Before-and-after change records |

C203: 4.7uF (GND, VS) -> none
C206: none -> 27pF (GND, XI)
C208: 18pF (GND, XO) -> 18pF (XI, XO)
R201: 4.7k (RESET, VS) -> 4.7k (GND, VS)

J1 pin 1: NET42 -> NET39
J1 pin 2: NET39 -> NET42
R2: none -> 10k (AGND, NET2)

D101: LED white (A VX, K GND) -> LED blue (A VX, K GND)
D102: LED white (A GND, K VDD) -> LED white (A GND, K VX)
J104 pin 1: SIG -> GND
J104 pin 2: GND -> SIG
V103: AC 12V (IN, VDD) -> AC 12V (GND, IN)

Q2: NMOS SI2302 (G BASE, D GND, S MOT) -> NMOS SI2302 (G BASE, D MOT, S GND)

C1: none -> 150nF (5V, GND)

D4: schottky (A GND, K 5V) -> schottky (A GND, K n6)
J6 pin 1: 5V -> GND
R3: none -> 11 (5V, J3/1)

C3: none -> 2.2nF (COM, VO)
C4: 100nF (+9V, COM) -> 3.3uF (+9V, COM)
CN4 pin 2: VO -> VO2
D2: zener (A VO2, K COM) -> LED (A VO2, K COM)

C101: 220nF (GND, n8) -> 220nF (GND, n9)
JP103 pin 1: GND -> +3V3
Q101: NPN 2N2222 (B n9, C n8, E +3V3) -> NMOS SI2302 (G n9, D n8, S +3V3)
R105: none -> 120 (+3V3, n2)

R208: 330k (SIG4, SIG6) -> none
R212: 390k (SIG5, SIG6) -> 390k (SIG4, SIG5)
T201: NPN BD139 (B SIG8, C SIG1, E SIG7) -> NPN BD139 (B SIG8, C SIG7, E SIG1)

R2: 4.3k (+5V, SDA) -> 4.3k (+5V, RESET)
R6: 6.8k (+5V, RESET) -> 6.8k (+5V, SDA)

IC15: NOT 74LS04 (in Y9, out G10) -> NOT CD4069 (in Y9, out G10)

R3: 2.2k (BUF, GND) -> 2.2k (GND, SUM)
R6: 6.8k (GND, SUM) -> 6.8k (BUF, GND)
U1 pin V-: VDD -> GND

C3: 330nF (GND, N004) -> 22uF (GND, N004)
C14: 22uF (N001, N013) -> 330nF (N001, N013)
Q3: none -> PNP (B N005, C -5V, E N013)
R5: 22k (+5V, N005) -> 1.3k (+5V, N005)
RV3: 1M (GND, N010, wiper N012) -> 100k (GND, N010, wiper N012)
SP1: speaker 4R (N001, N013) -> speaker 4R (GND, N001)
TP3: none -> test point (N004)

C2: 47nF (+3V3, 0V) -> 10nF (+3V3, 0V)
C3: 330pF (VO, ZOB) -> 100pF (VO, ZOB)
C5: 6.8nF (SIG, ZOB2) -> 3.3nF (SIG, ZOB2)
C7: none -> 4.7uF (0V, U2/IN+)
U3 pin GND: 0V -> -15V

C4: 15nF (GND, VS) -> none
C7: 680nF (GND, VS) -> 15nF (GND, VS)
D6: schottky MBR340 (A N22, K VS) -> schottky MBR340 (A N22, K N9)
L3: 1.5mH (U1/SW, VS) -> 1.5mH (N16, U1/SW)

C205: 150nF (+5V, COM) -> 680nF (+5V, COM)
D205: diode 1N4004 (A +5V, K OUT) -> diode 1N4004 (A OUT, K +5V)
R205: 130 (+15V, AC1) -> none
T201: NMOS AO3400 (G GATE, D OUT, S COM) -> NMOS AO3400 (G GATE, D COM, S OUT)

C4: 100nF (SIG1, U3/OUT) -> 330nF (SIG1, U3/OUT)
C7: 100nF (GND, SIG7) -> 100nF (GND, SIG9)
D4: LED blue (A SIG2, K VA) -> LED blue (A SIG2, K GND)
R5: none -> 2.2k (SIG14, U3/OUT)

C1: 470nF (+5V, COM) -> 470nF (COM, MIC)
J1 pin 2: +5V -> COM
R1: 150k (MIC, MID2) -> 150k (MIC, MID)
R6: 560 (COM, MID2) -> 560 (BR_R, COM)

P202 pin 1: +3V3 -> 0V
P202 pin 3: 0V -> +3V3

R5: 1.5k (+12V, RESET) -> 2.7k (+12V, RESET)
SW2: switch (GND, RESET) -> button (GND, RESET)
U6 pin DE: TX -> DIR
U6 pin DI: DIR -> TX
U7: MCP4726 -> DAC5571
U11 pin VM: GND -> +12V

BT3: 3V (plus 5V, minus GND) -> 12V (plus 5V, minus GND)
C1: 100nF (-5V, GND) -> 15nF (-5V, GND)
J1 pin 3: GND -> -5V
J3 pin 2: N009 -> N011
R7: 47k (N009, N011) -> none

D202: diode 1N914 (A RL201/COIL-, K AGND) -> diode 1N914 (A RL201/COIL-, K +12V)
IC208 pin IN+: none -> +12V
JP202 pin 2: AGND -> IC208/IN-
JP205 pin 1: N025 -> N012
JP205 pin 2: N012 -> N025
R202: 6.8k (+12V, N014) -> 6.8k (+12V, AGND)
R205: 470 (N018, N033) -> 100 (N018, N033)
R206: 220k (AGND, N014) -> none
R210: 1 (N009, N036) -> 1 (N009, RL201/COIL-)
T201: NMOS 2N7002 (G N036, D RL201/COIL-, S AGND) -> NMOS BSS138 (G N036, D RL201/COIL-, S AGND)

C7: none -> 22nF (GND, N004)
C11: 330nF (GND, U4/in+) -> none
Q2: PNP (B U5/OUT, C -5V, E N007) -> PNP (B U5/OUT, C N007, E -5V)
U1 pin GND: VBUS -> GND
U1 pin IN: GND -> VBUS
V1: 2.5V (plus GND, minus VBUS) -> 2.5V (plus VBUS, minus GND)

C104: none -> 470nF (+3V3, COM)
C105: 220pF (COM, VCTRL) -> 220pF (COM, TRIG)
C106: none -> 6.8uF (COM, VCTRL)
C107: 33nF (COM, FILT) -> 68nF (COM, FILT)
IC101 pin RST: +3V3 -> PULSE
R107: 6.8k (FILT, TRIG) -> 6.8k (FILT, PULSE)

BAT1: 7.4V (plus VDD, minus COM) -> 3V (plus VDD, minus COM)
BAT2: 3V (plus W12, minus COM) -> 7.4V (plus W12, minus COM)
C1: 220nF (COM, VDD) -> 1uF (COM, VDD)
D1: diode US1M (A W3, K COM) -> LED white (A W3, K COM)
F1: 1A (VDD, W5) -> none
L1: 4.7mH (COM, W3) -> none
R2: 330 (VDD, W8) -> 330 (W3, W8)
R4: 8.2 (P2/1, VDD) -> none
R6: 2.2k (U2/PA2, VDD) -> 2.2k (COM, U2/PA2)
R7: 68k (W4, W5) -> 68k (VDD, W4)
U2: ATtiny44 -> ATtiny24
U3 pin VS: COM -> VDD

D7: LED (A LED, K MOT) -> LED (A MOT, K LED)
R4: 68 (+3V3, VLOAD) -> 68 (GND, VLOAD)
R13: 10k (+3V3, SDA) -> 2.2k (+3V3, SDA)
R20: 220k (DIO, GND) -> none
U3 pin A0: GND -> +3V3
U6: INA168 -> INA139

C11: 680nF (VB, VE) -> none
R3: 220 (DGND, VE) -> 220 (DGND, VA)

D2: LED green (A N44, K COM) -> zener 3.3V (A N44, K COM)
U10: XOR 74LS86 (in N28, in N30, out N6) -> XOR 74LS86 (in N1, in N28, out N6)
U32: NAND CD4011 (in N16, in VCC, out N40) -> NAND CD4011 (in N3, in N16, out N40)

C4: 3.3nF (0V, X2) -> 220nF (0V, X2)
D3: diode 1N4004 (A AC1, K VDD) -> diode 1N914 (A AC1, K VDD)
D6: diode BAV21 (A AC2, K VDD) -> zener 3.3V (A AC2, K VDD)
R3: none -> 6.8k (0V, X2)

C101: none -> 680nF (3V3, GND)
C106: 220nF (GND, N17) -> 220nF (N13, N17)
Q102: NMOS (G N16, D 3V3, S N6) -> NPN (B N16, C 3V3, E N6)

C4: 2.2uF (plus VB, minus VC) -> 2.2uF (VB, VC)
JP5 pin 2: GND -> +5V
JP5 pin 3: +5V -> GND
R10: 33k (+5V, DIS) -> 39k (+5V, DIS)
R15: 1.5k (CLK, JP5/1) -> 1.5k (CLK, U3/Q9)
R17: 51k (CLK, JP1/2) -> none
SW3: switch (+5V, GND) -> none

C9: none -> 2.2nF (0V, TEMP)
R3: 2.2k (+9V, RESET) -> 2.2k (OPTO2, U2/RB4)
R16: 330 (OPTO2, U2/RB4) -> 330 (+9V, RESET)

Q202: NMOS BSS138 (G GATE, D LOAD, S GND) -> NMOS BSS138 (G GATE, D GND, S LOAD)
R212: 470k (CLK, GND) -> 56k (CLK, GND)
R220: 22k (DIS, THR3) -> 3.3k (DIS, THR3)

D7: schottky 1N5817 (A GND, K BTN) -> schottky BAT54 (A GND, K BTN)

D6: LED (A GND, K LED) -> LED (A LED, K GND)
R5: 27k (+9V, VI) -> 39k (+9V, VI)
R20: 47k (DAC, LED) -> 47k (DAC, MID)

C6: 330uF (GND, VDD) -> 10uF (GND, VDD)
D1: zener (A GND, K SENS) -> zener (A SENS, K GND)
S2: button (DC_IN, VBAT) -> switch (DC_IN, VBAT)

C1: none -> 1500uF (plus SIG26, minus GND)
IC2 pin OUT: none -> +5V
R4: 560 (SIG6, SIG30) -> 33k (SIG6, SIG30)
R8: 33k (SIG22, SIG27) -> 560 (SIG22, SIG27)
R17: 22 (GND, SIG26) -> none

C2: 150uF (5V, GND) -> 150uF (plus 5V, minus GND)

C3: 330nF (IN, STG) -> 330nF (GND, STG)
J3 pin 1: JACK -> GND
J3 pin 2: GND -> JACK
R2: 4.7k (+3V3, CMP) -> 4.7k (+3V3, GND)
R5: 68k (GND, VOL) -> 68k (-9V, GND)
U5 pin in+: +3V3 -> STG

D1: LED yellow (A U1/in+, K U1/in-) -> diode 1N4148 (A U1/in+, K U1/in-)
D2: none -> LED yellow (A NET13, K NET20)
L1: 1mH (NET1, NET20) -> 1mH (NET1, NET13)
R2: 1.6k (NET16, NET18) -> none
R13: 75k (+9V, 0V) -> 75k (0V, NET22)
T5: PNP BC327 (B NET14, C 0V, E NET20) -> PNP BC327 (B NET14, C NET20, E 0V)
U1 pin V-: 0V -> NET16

AIM OF THE EXERCISE | Scan the data above; copy every line where "COIL" appears.

RESULT FOR THIS EXERCISE |
D202: diode 1N914 (A RL201/COIL-, K AGND) -> diode 1N914 (A RL201/COIL-, K +12V)
R210: 1 (N009, N036) -> 1 (N009, RL201/COIL-)
T201: NMOS 2N7002 (G N036, D RL201/COIL-, S AGND) -> NMOS BSS138 (G N036, D RL201/COIL-, S AGND)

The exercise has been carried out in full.